→ Brief
Word for word, restate the data that follows, omitting the images.

→ Record excerpts

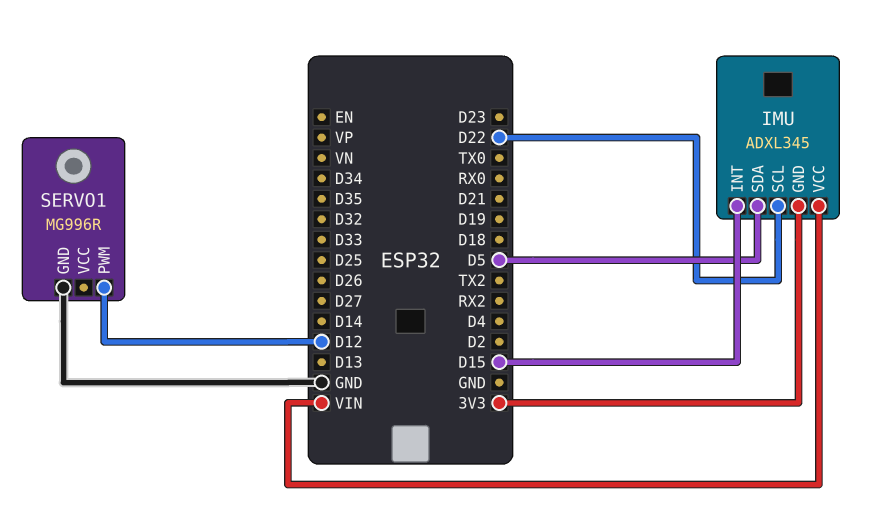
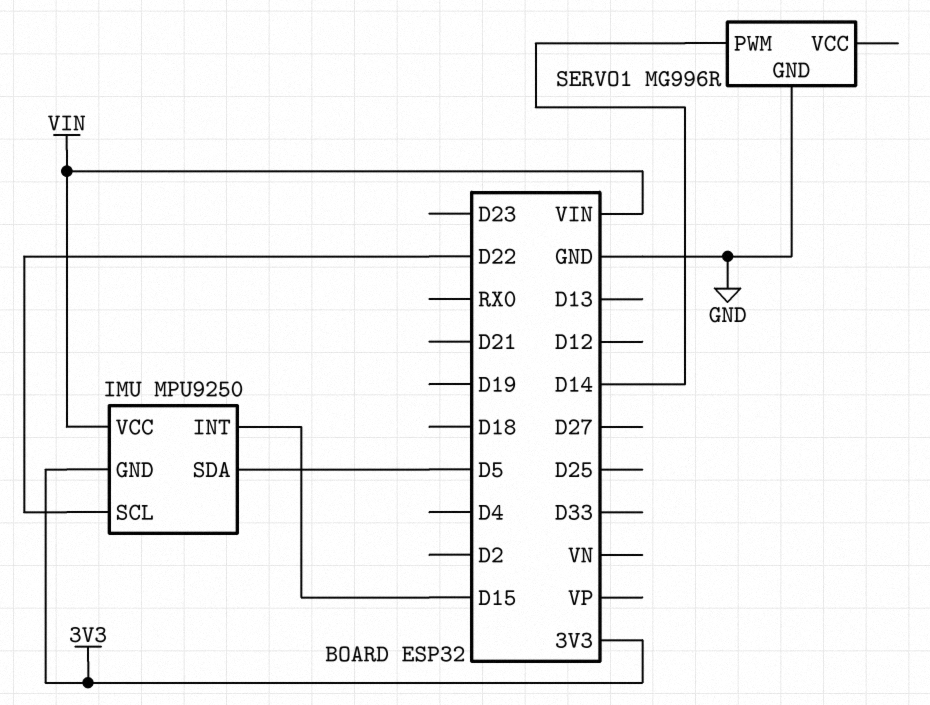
IMU: ADXL345 -> MPU9250
SERVO1 pin PWM: D12 -> D14

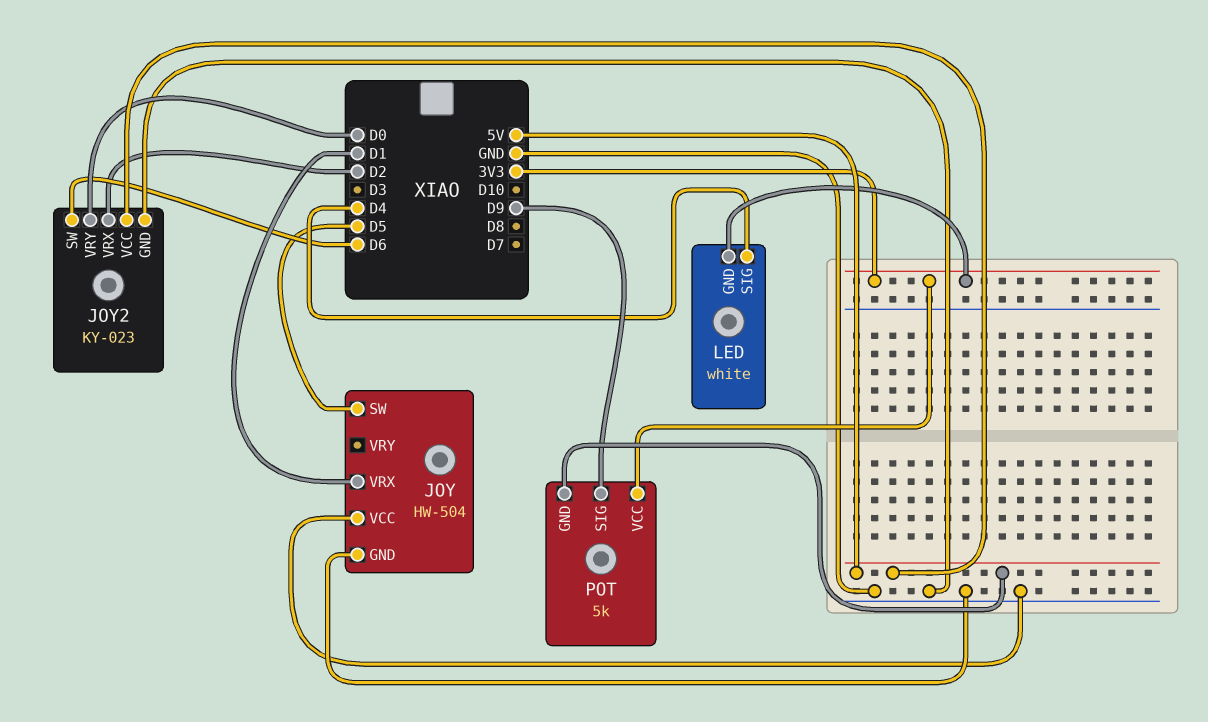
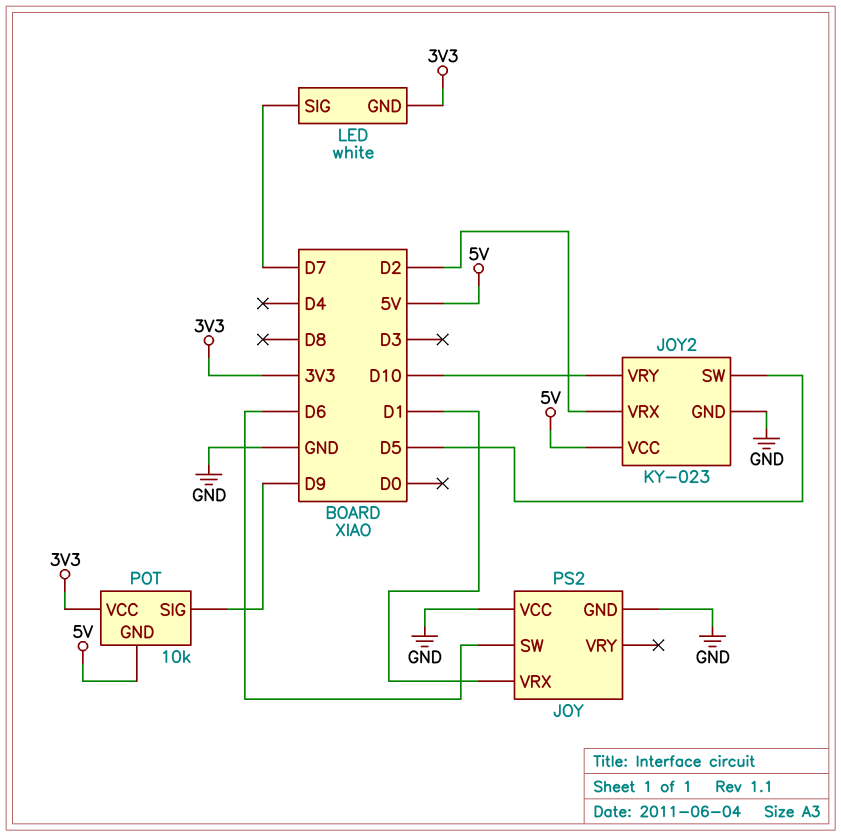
JOY: HW-504 -> PS2
JOY pin SW: D5 -> D6
JOY2 pin SW: D6 -> D5
JOY2 pin VRY: D0 -> D10
LED pin SIG: D4 -> D7
POT: 5k -> 10k

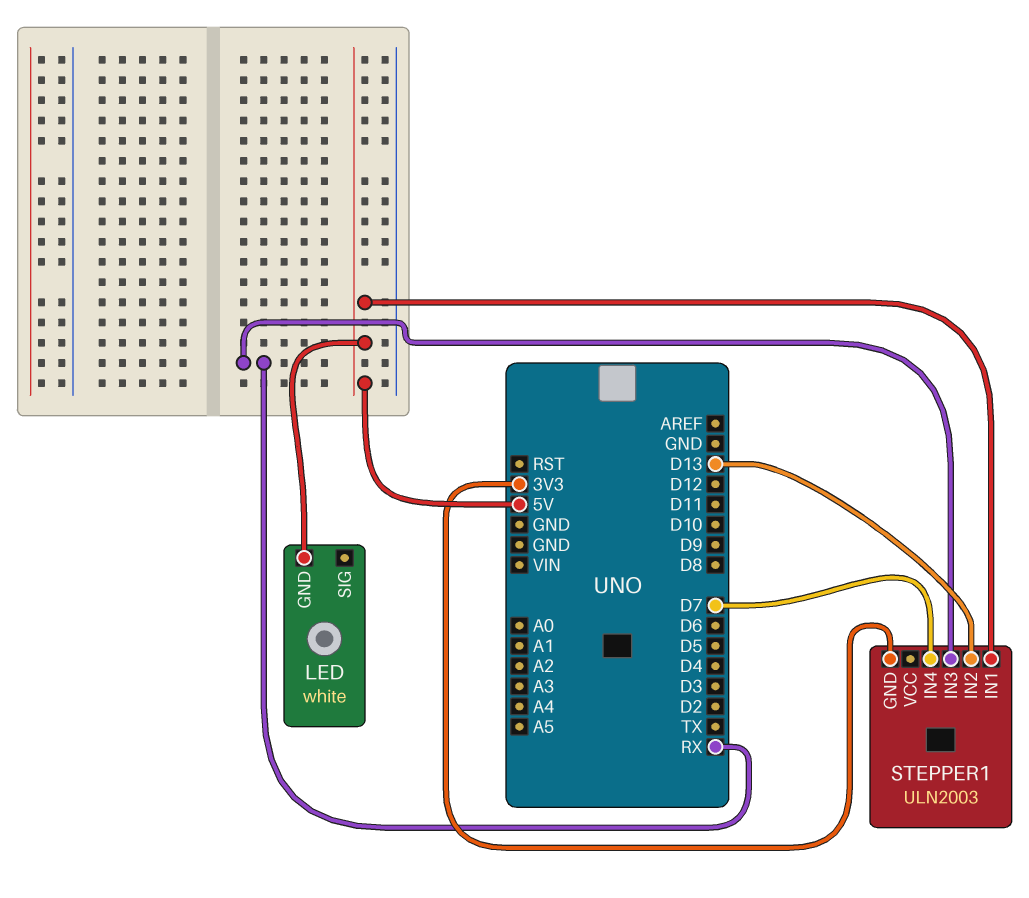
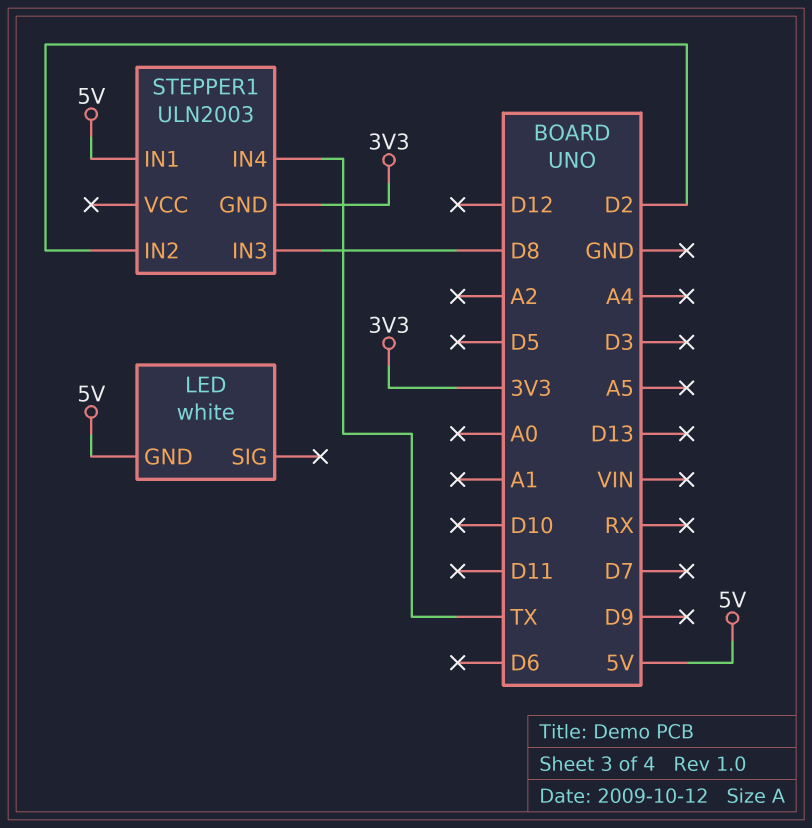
STEPPER1 pin IN2: D13 -> D2
STEPPER1 pin IN3: RX -> D8
STEPPER1 pin IN4: D7 -> TX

→ Reply to the exercise
IMU: ADXL345 -> MPU9250
SERVO1 pin PWM: D12 -> D14

JOY: HW-504 -> PS2
JOY pin SW: D5 -> D6
JOY2 pin SW: D6 -> D5
JOY2 pin VRY: D0 -> D10
LED pin SIG: D4 -> D7
POT: 5k -> 10k

STEPPER1 pin IN2: D13 -> D2
STEPPER1 pin IN3: RX -> D8
STEPPER1 pin IN4: D7 -> TX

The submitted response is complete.